Find "RGB3 pin R: A5 -> D3" in the listing below, then set down only that line and each later line, unchanged, leaving out pictures.

►

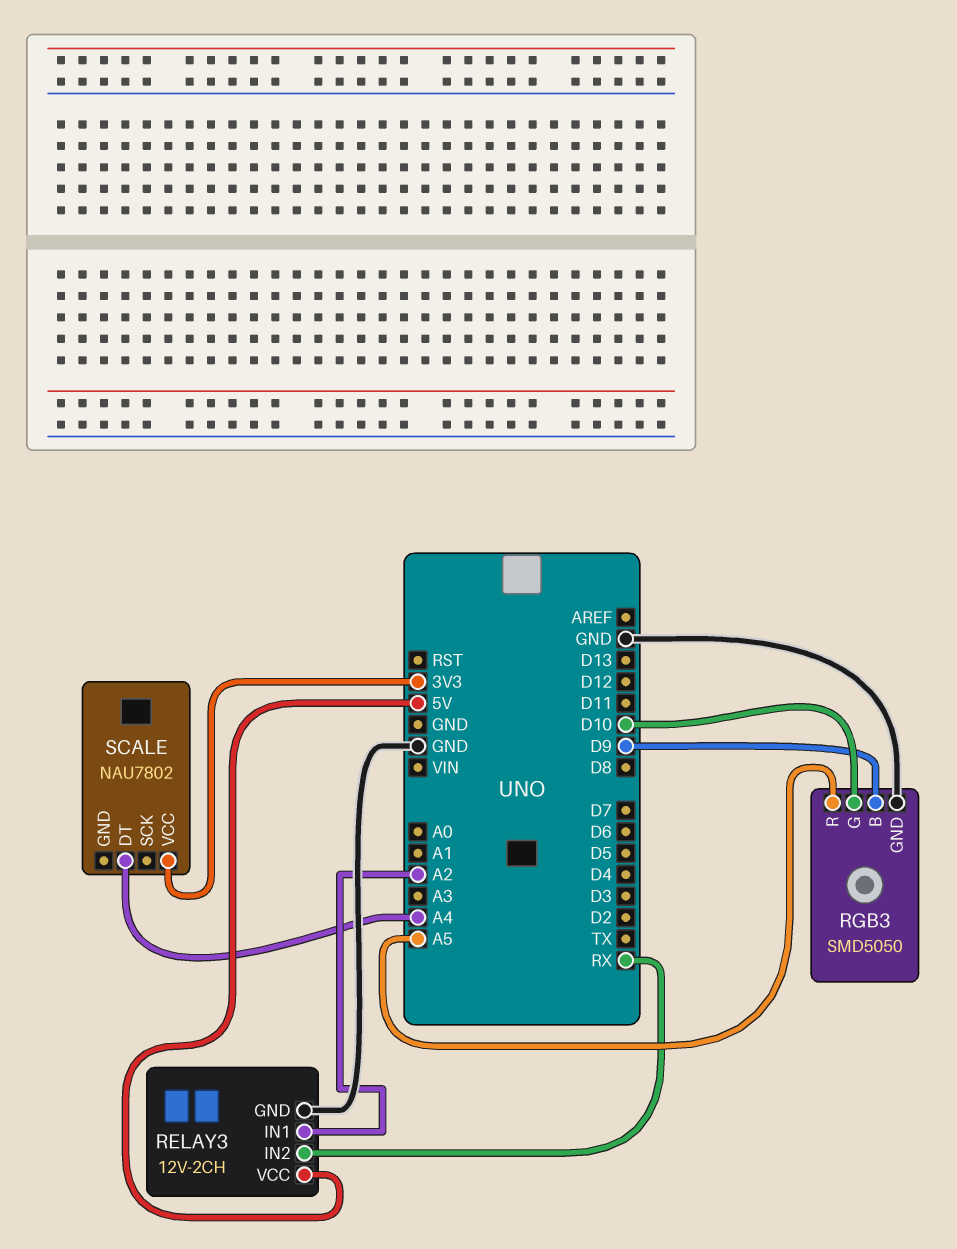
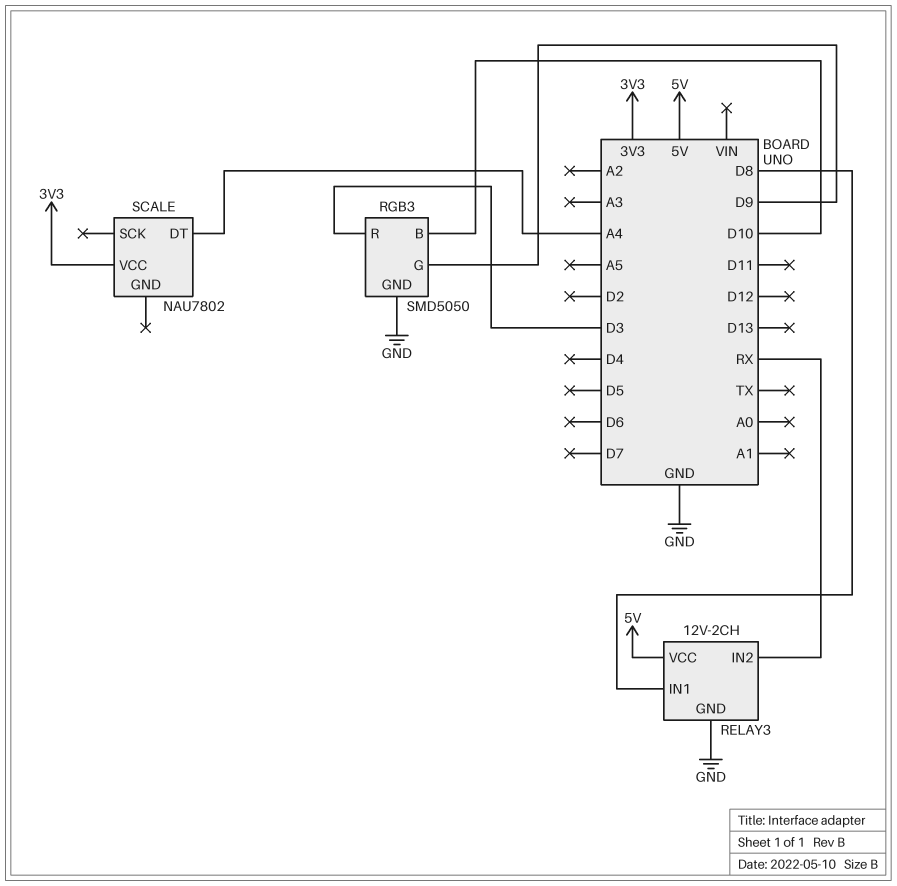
RELAY3 pin IN1: A2 -> D8
RGB3 pin B: D9 -> D10
RGB3 pin G: D10 -> D9
RGB3 pin R: A5 -> D3

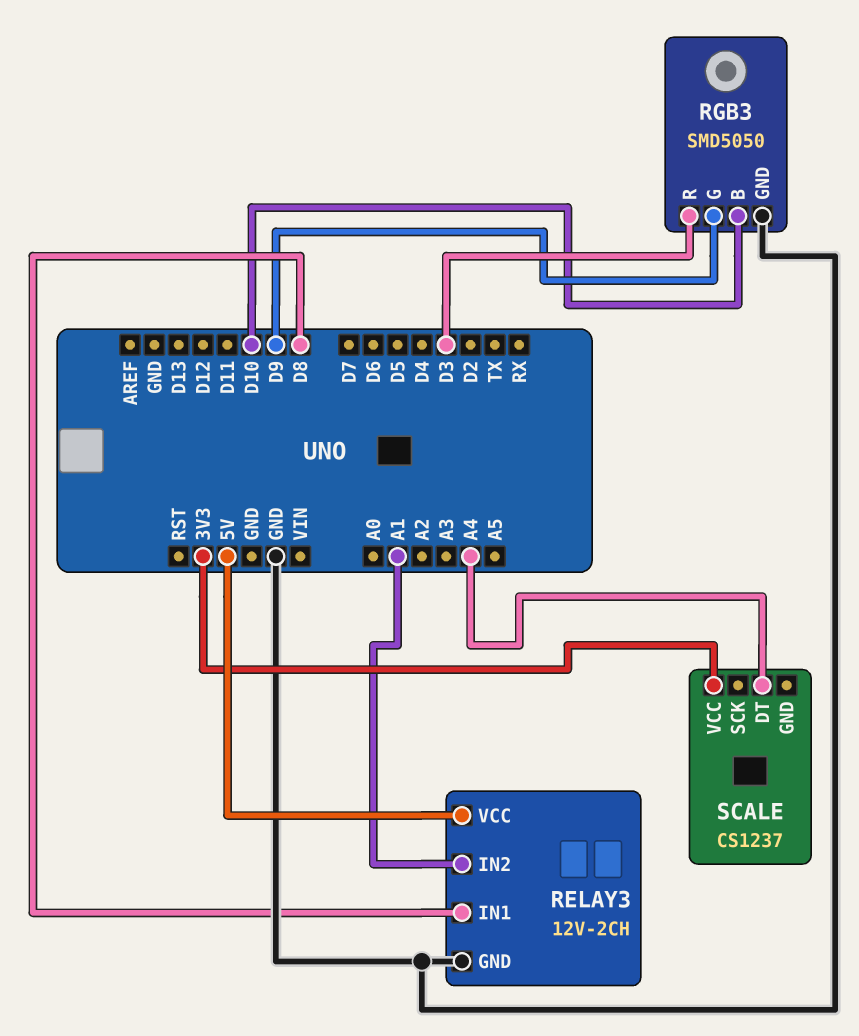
RELAY3 pin IN2: RX -> A1
SCALE: NAU7802 -> CS1237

◄

• [Answer to the exercise]
RGB3 pin R: A5 -> D3

RELAY3 pin IN2: RX -> A1
SCALE: NAU7802 -> CS1237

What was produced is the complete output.